# Task statement:
For every line below, output the text exactly and leave out images.
┌─ The data
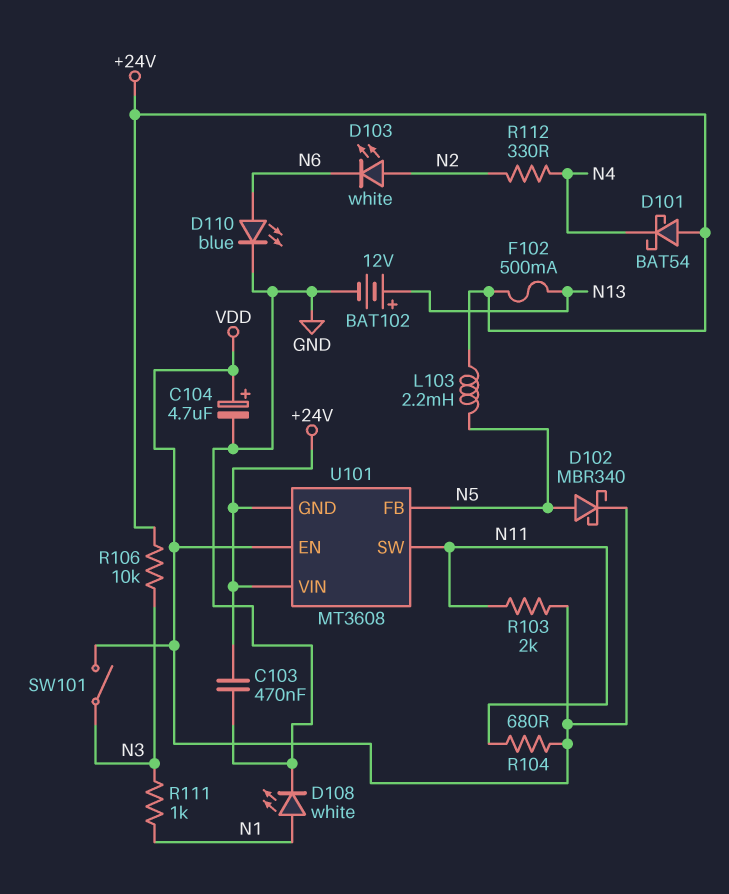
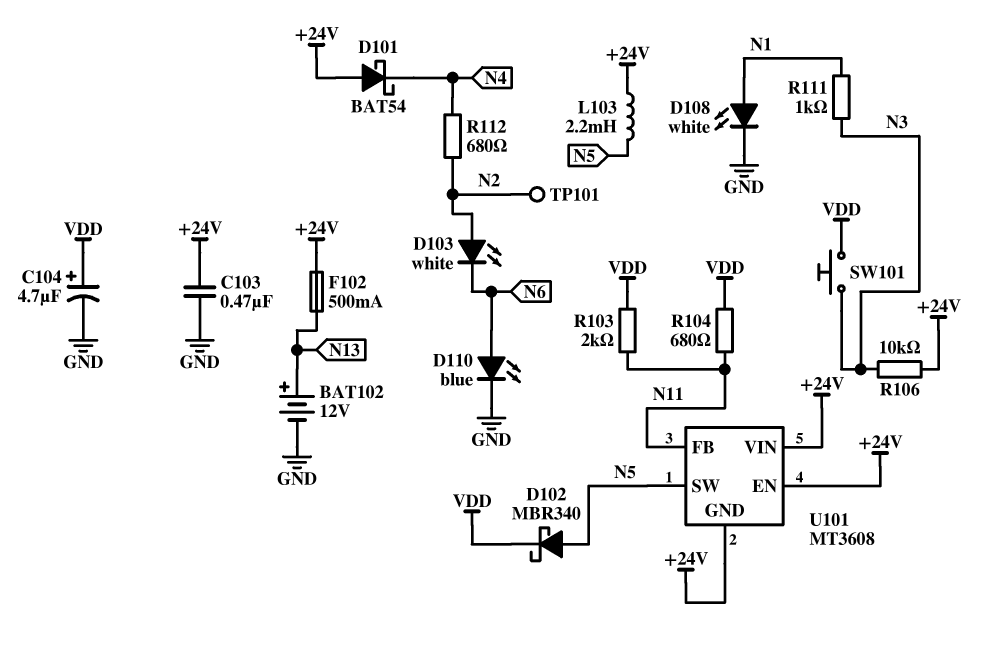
R112: 330 (N2, N4) -> 680 (N2, N4)
SW101: switch (N3, VDD) -> button (N3, VDD)
TP101: none -> test point (N2)
U101 pin EN: VDD -> +24V
U101 pin FB: N5 -> N11
U101 pin SW: N11 -> N5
└─
# Answer to the exercise:
R112: 330 (N2, N4) -> 680 (N2, N4)
SW101: switch (N3, VDD) -> button (N3, VDD)
TP101: none -> test point (N2)
U101 pin EN: VDD -> +24V
U101 pin FB: N5 -> N11
U101 pin SW: N11 -> N5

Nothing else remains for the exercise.